> _PROMPT_: The line containing "grey cup: [267,117,305,174]" marks the end, so write out exactly every line from the top of the entries below through that one.

-------- PROVIDED INFORMATION --------

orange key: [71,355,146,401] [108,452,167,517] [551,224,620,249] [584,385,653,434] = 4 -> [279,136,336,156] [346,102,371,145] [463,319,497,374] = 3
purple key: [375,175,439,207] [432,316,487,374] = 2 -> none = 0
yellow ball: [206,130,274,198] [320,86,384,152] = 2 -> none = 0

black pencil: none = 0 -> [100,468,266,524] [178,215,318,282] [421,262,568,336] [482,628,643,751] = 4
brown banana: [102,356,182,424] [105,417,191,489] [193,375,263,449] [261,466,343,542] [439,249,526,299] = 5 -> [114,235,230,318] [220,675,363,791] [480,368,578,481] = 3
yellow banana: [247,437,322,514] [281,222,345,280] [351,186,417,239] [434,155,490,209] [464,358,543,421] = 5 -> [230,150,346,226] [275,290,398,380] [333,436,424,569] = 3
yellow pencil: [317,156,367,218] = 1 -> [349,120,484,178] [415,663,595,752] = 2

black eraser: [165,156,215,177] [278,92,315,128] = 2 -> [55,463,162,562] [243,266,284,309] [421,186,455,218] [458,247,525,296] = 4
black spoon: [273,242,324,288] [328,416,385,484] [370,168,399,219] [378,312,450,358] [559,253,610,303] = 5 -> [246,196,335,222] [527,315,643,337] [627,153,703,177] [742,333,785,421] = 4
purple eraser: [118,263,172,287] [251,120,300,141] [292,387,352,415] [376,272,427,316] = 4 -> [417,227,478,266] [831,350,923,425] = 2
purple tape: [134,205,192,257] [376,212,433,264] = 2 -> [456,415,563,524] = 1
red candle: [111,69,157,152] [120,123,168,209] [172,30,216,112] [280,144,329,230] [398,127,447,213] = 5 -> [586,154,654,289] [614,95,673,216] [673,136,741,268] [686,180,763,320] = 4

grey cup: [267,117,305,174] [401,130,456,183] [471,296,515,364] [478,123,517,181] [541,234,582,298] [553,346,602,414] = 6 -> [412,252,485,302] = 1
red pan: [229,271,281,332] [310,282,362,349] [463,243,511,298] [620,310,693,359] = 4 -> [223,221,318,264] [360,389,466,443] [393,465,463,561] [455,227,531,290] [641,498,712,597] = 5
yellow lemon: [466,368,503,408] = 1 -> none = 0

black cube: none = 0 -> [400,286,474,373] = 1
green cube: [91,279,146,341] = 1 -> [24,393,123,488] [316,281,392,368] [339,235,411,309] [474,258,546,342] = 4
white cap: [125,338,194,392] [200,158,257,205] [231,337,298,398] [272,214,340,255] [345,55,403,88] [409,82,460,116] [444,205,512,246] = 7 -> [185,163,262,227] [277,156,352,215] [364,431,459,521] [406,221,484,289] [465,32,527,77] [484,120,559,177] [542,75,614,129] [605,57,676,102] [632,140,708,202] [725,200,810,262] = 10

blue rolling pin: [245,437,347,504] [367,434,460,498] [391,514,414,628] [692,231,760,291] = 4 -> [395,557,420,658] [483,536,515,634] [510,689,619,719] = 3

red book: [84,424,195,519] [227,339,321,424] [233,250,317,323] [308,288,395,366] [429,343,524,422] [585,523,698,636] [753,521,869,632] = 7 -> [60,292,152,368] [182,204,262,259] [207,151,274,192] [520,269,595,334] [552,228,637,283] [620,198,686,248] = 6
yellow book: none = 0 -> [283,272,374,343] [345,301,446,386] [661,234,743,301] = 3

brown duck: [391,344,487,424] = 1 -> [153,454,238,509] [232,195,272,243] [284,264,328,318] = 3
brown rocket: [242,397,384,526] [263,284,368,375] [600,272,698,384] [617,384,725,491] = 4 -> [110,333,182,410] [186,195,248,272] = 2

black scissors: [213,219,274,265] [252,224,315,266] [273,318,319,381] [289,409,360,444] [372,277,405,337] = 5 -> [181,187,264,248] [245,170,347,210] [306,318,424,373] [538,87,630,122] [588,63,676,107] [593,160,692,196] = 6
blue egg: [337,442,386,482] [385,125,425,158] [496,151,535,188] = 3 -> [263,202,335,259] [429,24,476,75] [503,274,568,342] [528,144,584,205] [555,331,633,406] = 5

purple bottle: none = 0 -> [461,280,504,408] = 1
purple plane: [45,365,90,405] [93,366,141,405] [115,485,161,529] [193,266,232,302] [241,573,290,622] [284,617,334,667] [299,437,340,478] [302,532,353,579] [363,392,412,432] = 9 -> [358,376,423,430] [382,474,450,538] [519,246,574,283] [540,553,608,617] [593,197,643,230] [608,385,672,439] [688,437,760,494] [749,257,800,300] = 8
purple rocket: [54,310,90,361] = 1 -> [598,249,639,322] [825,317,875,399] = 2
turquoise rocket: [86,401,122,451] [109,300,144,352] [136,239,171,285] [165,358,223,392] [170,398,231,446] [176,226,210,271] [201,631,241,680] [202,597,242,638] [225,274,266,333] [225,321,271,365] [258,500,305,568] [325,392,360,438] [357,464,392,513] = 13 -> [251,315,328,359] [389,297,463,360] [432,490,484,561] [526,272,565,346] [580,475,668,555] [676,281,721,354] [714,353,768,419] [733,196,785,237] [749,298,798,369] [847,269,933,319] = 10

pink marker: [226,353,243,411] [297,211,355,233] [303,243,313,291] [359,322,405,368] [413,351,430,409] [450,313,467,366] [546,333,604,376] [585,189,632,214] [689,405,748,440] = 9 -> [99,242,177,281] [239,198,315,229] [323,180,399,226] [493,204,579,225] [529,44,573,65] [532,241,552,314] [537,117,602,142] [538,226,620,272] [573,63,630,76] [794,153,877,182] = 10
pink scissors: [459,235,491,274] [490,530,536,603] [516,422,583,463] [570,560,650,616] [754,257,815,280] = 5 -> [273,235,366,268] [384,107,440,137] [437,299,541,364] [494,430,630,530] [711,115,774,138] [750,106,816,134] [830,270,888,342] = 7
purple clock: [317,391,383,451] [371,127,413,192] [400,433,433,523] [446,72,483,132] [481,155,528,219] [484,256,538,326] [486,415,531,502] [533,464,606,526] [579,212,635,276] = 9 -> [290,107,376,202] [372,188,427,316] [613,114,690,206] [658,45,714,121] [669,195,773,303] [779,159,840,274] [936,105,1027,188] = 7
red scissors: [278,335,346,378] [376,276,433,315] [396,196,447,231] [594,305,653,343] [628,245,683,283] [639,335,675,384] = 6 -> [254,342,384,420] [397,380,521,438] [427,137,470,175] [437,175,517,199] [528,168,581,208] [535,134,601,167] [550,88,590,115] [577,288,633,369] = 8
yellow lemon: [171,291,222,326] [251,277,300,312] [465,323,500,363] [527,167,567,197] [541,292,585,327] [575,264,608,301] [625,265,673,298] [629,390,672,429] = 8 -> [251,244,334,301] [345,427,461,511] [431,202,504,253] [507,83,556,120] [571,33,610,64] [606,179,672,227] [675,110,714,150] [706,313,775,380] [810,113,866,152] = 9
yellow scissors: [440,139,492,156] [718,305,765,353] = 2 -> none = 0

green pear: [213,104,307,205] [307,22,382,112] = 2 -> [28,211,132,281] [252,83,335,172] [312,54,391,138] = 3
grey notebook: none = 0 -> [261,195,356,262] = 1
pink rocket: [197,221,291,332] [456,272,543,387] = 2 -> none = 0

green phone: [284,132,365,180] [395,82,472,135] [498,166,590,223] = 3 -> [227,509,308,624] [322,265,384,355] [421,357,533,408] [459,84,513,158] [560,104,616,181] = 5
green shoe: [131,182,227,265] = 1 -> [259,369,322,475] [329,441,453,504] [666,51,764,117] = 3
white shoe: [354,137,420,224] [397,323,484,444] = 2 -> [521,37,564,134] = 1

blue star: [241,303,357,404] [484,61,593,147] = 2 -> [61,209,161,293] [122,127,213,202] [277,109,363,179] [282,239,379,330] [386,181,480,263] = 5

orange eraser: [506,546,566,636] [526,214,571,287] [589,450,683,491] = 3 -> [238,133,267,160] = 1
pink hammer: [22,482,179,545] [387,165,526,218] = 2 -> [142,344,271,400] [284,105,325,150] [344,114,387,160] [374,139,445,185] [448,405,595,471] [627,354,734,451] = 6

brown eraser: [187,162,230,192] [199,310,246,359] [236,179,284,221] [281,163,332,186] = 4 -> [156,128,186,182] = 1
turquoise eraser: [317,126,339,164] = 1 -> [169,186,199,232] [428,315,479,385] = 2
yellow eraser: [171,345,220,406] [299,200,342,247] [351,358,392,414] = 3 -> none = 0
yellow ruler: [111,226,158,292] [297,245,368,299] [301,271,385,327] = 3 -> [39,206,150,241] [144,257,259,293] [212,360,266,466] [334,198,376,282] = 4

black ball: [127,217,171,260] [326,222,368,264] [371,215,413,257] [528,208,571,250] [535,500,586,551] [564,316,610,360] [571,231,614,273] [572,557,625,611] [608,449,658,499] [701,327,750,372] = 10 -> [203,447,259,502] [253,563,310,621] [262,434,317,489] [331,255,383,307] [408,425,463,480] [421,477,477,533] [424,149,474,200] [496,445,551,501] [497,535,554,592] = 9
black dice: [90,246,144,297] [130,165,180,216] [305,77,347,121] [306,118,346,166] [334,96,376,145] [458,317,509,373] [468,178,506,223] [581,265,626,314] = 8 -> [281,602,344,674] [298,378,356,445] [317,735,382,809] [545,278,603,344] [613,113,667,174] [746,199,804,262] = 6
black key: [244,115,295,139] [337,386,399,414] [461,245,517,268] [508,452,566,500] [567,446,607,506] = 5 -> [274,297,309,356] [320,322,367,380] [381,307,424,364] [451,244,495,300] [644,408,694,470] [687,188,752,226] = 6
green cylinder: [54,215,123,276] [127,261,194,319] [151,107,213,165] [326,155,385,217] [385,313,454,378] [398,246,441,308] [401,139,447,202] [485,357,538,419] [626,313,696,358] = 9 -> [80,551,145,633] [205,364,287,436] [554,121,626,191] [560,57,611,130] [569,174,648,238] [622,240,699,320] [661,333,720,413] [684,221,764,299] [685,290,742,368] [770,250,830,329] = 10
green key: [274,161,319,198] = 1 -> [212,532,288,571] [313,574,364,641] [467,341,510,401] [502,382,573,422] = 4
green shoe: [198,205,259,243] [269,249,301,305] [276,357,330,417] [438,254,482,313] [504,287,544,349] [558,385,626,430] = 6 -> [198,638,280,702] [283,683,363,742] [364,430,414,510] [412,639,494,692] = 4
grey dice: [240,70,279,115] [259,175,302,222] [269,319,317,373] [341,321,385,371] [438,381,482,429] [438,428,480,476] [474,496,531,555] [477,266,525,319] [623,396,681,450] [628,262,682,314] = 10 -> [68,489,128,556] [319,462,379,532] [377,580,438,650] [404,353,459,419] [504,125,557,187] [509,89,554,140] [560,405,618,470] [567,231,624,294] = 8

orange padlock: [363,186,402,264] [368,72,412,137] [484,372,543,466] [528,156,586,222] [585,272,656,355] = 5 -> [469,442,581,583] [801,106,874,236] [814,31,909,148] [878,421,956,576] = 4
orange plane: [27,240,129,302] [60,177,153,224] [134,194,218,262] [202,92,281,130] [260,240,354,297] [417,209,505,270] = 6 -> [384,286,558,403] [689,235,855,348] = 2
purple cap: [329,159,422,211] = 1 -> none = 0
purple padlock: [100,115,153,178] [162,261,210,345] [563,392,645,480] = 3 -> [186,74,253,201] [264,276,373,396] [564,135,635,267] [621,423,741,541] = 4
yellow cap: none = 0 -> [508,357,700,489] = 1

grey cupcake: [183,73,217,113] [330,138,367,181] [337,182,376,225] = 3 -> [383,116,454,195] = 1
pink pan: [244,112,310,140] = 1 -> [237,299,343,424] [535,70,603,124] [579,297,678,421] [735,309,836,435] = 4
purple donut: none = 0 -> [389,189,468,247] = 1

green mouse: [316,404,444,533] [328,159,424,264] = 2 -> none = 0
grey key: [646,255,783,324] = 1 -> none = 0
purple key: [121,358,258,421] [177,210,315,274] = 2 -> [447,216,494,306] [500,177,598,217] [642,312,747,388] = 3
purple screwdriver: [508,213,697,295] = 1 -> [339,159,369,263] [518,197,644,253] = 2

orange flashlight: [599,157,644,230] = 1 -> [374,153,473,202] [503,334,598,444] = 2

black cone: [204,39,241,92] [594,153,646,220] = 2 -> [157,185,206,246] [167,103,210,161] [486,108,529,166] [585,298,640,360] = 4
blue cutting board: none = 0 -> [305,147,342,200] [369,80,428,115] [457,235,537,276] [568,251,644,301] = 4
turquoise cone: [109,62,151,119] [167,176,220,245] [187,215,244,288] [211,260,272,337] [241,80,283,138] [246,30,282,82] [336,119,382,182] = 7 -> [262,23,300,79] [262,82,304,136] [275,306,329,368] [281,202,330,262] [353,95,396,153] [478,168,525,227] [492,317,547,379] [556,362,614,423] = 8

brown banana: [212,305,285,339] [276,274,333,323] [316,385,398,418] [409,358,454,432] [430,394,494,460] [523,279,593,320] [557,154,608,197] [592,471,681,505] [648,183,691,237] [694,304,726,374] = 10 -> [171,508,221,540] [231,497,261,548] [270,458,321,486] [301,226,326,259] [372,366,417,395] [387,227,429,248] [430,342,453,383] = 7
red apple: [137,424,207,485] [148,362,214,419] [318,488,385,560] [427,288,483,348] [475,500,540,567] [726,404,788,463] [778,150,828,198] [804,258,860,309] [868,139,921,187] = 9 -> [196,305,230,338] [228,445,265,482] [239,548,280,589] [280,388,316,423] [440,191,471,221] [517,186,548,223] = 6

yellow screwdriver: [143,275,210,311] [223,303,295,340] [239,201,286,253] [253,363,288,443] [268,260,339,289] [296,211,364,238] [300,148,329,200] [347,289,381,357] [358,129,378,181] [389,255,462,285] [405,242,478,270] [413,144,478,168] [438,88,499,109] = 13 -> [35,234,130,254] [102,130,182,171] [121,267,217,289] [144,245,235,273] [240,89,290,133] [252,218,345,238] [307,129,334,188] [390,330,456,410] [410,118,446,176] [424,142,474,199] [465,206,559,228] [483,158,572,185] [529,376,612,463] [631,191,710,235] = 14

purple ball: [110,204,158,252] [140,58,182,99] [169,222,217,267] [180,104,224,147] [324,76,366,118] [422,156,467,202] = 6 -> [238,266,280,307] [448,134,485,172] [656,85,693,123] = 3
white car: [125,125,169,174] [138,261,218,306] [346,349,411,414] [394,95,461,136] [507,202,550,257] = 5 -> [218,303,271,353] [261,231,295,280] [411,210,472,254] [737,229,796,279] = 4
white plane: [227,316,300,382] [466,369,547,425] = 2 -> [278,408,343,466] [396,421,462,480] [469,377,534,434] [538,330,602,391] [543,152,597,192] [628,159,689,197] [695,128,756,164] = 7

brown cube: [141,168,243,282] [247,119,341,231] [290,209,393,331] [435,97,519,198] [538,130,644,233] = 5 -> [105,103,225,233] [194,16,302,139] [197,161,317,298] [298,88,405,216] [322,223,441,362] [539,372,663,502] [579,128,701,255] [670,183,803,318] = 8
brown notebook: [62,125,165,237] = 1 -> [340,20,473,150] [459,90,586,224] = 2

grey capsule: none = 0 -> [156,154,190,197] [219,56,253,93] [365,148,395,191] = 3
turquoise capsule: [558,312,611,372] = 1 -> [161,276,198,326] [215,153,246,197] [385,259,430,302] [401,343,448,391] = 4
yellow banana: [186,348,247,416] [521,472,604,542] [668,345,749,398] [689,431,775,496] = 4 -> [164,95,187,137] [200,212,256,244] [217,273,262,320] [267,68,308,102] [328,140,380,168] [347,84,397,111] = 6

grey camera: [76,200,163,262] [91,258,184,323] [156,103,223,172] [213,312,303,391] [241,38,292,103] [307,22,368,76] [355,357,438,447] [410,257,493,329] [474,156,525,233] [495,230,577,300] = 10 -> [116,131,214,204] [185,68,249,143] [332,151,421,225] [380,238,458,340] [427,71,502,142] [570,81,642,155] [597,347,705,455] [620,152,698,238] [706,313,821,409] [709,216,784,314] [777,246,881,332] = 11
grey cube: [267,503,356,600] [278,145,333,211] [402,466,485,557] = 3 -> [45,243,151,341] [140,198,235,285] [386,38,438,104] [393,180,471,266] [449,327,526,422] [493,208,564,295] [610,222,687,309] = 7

--------

> _EXERCISE ANSWER_:
orange key: [71,355,146,401] [108,452,167,517] [551,224,620,249] [584,385,653,434] = 4 -> [279,136,336,156] [346,102,371,145] [463,319,497,374] = 3
purple key: [375,175,439,207] [432,316,487,374] = 2 -> none = 0
yellow ball: [206,130,274,198] [320,86,384,152] = 2 -> none = 0

black pencil: none = 0 -> [100,468,266,524] [178,215,318,282] [421,262,568,336] [482,628,643,751] = 4
brown banana: [102,356,182,424] [105,417,191,489] [193,375,263,449] [261,466,343,542] [439,249,526,299] = 5 -> [114,235,230,318] [220,675,363,791] [480,368,578,481] = 3
yellow banana: [247,437,322,514] [281,222,345,280] [351,186,417,239] [434,155,490,209] [464,358,543,421] = 5 -> [230,150,346,226] [275,290,398,380] [333,436,424,569] = 3
yellow pencil: [317,156,367,218] = 1 -> [349,120,484,178] [415,663,595,752] = 2

black eraser: [165,156,215,177] [278,92,315,128] = 2 -> [55,463,162,562] [243,266,284,309] [421,186,455,218] [458,247,525,296] = 4
black spoon: [273,242,324,288] [328,416,385,484] [370,168,399,219] [378,312,450,358] [559,253,610,303] = 5 -> [246,196,335,222] [527,315,643,337] [627,153,703,177] [742,333,785,421] = 4
purple eraser: [118,263,172,287] [251,120,300,141] [292,387,352,415] [376,272,427,316] = 4 -> [417,227,478,266] [831,350,923,425] = 2
purple tape: [134,205,192,257] [376,212,433,264] = 2 -> [456,415,563,524] = 1
red candle: [111,69,157,152] [120,123,168,209] [172,30,216,112] [280,144,329,230] [398,127,447,213] = 5 -> [586,154,654,289] [614,95,673,216] [673,136,741,268] [686,180,763,320] = 4

grey cup: [267,117,305,174] [401,130,456,183] [471,296,515,364] [478,123,517,181] [541,234,582,298] [553,346,602,414] = 6 -> [412,252,485,302] = 1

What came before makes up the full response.